**OBJECTIVE**
Copy the data below line for line without changing anything, but leave out the pictures.

━━━━━ DATA ENTRIES

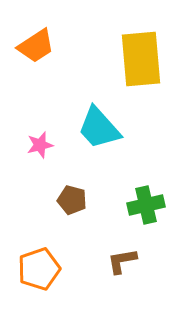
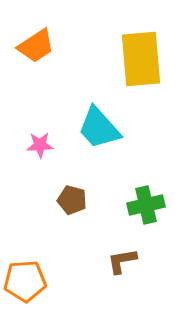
pink star: rotated 12 degrees clockwise
orange pentagon: moved 14 px left, 12 px down; rotated 15 degrees clockwise
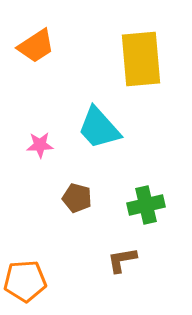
brown pentagon: moved 5 px right, 2 px up
brown L-shape: moved 1 px up
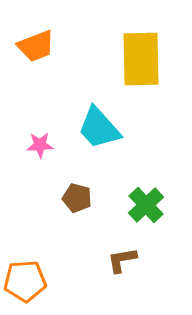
orange trapezoid: rotated 12 degrees clockwise
yellow rectangle: rotated 4 degrees clockwise
green cross: rotated 30 degrees counterclockwise
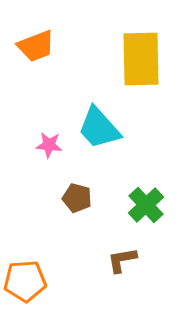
pink star: moved 9 px right; rotated 8 degrees clockwise
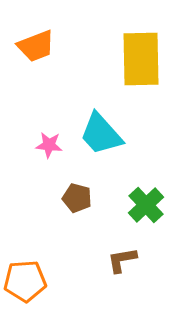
cyan trapezoid: moved 2 px right, 6 px down
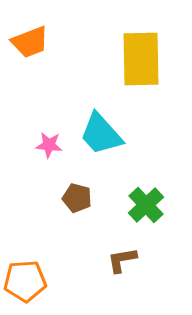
orange trapezoid: moved 6 px left, 4 px up
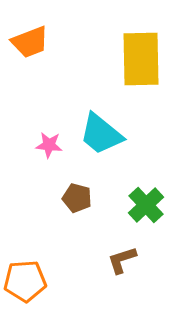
cyan trapezoid: rotated 9 degrees counterclockwise
brown L-shape: rotated 8 degrees counterclockwise
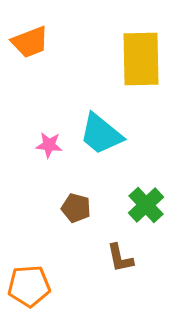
brown pentagon: moved 1 px left, 10 px down
brown L-shape: moved 2 px left, 2 px up; rotated 84 degrees counterclockwise
orange pentagon: moved 4 px right, 5 px down
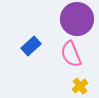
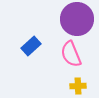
yellow cross: moved 2 px left; rotated 35 degrees clockwise
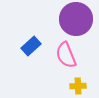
purple circle: moved 1 px left
pink semicircle: moved 5 px left, 1 px down
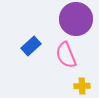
yellow cross: moved 4 px right
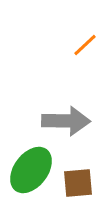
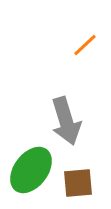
gray arrow: rotated 72 degrees clockwise
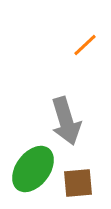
green ellipse: moved 2 px right, 1 px up
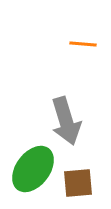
orange line: moved 2 px left, 1 px up; rotated 48 degrees clockwise
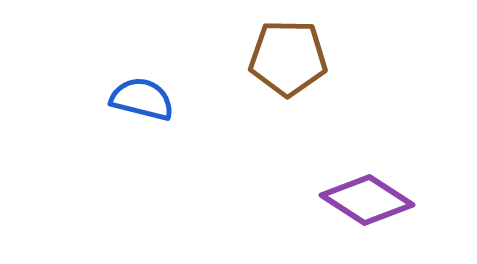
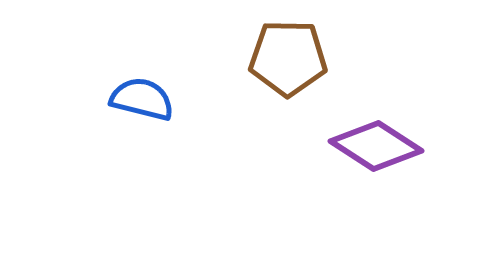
purple diamond: moved 9 px right, 54 px up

━━━━━━━━━━

**SOLUTION TO THIS TASK**
pink star: rotated 12 degrees clockwise
orange pentagon: moved 14 px left, 12 px down; rotated 15 degrees clockwise
brown pentagon: moved 5 px right, 2 px up
brown L-shape: moved 1 px up
orange trapezoid: rotated 12 degrees clockwise
yellow rectangle: rotated 4 degrees clockwise
green cross: rotated 30 degrees counterclockwise
pink star: moved 9 px right; rotated 8 degrees clockwise
cyan trapezoid: moved 2 px right, 6 px down
orange trapezoid: moved 6 px left, 4 px up
cyan trapezoid: rotated 9 degrees counterclockwise
brown L-shape: rotated 8 degrees counterclockwise
brown pentagon: moved 1 px left, 10 px down
brown L-shape: moved 2 px left, 2 px up; rotated 84 degrees counterclockwise
orange pentagon: moved 4 px right, 5 px down
yellow cross: moved 2 px left; rotated 35 degrees clockwise
purple circle: moved 1 px left
pink semicircle: moved 5 px left, 1 px down
yellow cross: moved 4 px right
gray arrow: rotated 72 degrees clockwise
green ellipse: moved 2 px right, 1 px up
orange line: moved 2 px left, 1 px up; rotated 48 degrees clockwise
purple diamond: moved 9 px right, 54 px up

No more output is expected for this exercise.